(AVAILABLE RECORDS)
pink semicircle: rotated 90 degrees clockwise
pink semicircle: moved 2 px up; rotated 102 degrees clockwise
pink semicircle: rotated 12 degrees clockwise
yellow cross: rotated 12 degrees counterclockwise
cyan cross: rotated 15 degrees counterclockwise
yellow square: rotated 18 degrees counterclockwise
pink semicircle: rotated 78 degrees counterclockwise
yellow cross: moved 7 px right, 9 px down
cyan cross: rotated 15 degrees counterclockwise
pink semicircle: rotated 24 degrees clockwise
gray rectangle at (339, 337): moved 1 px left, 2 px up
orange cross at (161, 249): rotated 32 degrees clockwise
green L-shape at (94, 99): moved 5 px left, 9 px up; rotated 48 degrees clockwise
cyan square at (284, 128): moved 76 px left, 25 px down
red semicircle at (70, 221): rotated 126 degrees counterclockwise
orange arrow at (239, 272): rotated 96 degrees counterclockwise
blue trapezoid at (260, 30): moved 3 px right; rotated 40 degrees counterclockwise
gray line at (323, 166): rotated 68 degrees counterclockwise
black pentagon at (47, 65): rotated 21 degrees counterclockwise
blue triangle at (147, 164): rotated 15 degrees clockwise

* * *

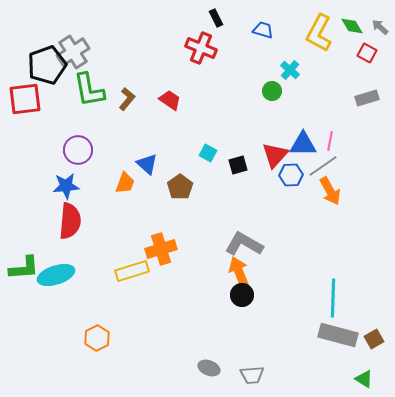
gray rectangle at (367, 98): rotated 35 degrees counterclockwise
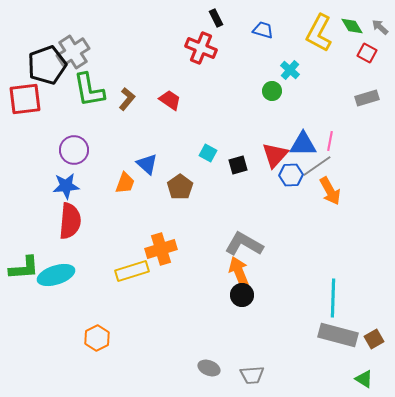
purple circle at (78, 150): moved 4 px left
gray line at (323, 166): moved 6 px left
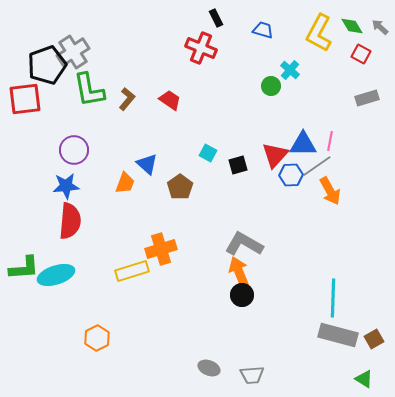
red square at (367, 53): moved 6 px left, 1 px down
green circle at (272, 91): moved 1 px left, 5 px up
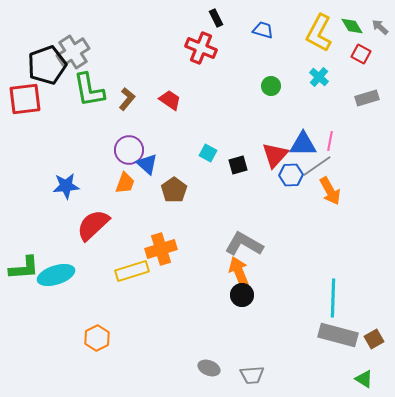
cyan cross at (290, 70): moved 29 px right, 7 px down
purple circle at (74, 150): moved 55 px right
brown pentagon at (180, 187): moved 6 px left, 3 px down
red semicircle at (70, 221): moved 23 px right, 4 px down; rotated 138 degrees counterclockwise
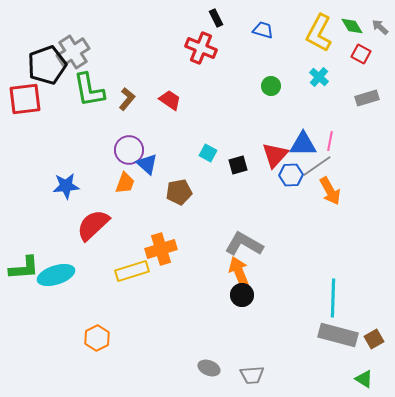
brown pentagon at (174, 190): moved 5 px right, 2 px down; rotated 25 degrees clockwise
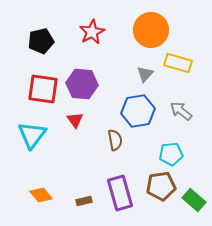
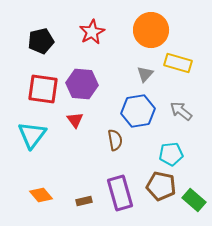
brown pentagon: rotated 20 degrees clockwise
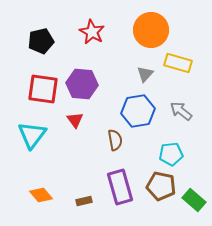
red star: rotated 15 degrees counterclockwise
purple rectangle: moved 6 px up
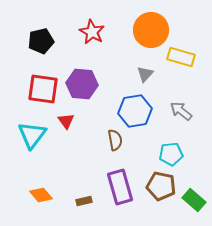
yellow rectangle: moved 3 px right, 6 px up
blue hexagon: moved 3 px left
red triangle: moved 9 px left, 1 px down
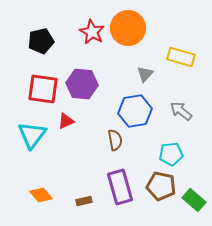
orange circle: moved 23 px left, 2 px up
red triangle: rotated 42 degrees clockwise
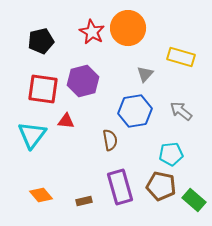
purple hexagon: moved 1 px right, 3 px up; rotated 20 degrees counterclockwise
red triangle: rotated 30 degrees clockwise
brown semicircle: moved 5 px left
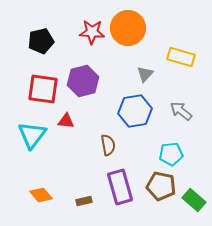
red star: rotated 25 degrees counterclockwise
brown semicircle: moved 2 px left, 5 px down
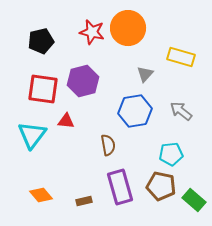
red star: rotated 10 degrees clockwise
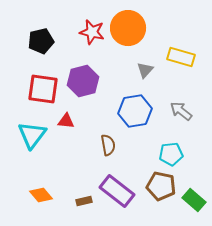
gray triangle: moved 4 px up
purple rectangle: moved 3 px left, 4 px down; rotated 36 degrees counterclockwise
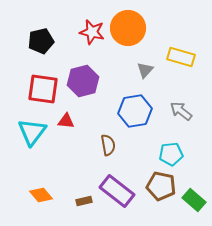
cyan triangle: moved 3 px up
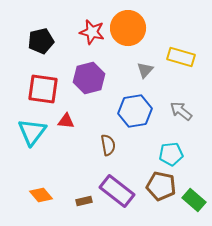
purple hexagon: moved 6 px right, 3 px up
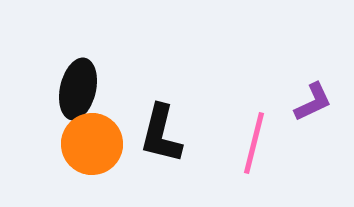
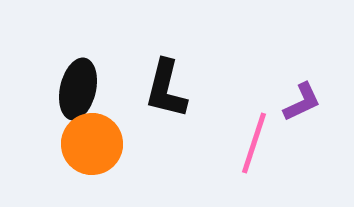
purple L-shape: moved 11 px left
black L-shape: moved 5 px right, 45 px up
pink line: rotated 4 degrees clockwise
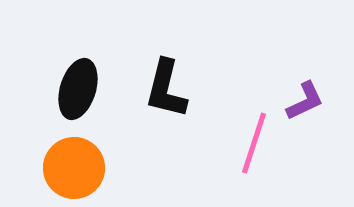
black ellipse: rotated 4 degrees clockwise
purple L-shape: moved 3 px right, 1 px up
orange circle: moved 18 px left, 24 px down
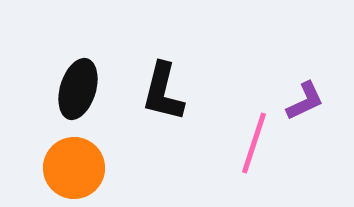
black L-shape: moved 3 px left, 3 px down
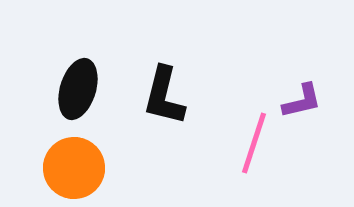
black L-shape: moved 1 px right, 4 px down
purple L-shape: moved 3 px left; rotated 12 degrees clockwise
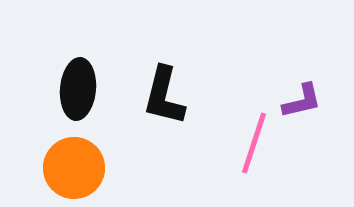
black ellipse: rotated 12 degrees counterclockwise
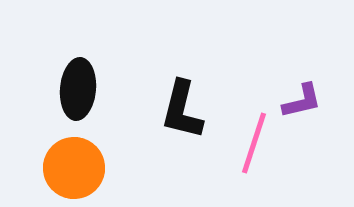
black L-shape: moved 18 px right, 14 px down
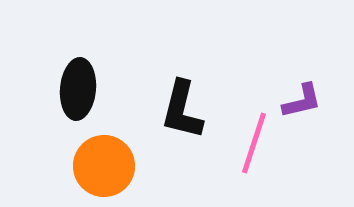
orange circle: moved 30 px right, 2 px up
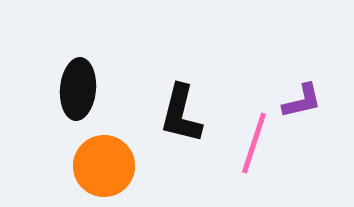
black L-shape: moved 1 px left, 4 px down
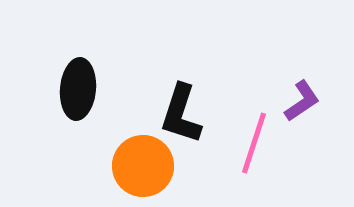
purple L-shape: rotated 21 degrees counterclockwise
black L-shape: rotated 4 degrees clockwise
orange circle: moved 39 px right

...

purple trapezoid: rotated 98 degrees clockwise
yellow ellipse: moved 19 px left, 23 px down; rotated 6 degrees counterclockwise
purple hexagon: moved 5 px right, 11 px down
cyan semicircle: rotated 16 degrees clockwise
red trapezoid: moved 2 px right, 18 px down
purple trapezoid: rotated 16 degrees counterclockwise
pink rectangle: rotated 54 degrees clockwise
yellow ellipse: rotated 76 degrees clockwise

(WHAT NEEDS TO BE DONE)
Copy everything from "pink semicircle: rotated 90 degrees clockwise" down to "yellow square: rotated", substituting "orange cross" for "yellow cross" and changing nothing else.

(WORKED SOLUTION)
pink semicircle: rotated 90 degrees clockwise
pink semicircle: moved 2 px up; rotated 102 degrees clockwise
pink semicircle: rotated 12 degrees clockwise
orange cross: rotated 12 degrees counterclockwise
cyan cross: rotated 15 degrees counterclockwise
yellow square: rotated 18 degrees counterclockwise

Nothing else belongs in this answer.